(Dataset excerpt)
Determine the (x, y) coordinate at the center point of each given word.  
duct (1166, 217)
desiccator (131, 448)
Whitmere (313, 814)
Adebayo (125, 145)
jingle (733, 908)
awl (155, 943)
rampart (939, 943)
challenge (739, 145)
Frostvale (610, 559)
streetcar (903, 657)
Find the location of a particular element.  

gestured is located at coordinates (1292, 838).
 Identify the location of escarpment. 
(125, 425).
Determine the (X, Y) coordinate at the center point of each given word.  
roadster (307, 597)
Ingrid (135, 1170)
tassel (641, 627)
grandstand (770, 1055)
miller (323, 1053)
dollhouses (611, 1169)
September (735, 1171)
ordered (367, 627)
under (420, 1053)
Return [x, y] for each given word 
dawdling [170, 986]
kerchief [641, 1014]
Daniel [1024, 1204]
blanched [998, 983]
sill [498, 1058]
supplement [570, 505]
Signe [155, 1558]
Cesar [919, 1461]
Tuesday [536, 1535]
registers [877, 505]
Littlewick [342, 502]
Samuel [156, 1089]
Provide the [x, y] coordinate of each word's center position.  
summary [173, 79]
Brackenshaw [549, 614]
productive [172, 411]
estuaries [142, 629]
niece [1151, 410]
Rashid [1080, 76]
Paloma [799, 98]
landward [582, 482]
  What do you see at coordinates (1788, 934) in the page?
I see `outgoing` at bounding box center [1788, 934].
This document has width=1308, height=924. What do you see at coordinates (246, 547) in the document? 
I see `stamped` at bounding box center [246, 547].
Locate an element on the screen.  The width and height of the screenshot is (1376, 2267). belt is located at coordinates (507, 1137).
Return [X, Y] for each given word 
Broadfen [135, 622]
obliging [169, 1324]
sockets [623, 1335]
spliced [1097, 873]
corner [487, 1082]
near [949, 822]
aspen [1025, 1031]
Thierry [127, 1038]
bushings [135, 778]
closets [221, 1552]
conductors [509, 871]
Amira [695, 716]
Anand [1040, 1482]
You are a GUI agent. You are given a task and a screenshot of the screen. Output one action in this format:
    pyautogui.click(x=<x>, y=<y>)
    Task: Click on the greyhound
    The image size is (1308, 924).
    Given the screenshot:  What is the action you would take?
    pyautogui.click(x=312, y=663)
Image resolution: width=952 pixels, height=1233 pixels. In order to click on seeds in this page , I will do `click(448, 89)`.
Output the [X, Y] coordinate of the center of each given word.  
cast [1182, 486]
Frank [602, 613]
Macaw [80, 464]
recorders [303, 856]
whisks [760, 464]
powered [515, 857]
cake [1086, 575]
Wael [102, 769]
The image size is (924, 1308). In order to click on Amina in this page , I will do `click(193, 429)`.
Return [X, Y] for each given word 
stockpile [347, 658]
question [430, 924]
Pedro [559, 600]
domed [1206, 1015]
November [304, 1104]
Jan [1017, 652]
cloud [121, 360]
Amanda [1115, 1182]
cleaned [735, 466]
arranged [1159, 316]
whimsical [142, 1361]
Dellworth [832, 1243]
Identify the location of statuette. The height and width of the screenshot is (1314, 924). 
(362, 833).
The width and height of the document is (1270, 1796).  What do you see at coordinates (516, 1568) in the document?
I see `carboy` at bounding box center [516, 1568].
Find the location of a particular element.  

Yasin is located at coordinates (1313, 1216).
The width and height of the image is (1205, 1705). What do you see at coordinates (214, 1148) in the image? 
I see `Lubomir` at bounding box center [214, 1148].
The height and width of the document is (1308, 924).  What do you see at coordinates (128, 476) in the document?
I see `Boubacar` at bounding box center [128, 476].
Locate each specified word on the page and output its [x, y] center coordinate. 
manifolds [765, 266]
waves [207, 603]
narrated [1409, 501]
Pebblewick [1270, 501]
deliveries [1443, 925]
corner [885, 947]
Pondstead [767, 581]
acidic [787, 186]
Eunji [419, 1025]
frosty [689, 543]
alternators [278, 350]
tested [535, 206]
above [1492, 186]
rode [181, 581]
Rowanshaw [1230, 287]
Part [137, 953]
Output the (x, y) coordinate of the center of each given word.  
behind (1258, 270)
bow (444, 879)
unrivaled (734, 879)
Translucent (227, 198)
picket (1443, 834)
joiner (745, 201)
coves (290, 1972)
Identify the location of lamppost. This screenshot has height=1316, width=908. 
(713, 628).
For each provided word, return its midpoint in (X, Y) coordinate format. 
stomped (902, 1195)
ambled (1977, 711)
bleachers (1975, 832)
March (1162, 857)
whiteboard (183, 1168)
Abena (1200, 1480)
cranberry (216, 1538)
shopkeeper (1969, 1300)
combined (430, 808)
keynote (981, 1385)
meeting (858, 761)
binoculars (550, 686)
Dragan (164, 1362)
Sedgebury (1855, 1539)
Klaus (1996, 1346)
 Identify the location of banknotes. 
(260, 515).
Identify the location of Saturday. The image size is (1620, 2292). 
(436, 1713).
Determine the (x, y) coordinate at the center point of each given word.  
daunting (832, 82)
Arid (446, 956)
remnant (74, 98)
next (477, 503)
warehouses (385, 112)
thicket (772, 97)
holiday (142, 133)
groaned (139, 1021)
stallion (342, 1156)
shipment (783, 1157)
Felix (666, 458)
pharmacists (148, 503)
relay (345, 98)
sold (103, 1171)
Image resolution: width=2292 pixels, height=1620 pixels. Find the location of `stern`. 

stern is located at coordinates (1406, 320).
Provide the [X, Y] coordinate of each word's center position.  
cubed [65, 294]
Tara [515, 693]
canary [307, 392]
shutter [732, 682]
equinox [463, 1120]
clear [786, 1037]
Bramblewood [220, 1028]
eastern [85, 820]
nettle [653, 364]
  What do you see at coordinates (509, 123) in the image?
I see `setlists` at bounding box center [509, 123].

▶ _THE REQUEST_
Echo the material verbatim, starting at its first line and ending at the line that contains "center [246, 547].", with both of those lines included.

▶ _THE RESULT_
Determine the (x, y) coordinate at the center point of each given word.  
duct (1166, 217)
desiccator (131, 448)
Whitmere (313, 814)
Adebayo (125, 145)
jingle (733, 908)
awl (155, 943)
rampart (939, 943)
challenge (739, 145)
Frostvale (610, 559)
streetcar (903, 657)
Find the location of a particular element.  

gestured is located at coordinates (1292, 838).
 Identify the location of escarpment. 
(125, 425).
Determine the (X, Y) coordinate at the center point of each given word.  
roadster (307, 597)
Ingrid (135, 1170)
tassel (641, 627)
grandstand (770, 1055)
miller (323, 1053)
dollhouses (611, 1169)
September (735, 1171)
ordered (367, 627)
under (420, 1053)
Return [x, y] for each given word 
dawdling [170, 986]
kerchief [641, 1014]
Daniel [1024, 1204]
blanched [998, 983]
sill [498, 1058]
supplement [570, 505]
Signe [155, 1558]
Cesar [919, 1461]
Tuesday [536, 1535]
registers [877, 505]
Littlewick [342, 502]
Samuel [156, 1089]
Provide the [x, y] coordinate of each word's center position.  
summary [173, 79]
Brackenshaw [549, 614]
productive [172, 411]
estuaries [142, 629]
niece [1151, 410]
Rashid [1080, 76]
Paloma [799, 98]
landward [582, 482]
  What do you see at coordinates (1788, 934) in the page?
I see `outgoing` at bounding box center [1788, 934].
This document has width=1308, height=924. What do you see at coordinates (246, 547) in the document? 
I see `stamped` at bounding box center [246, 547].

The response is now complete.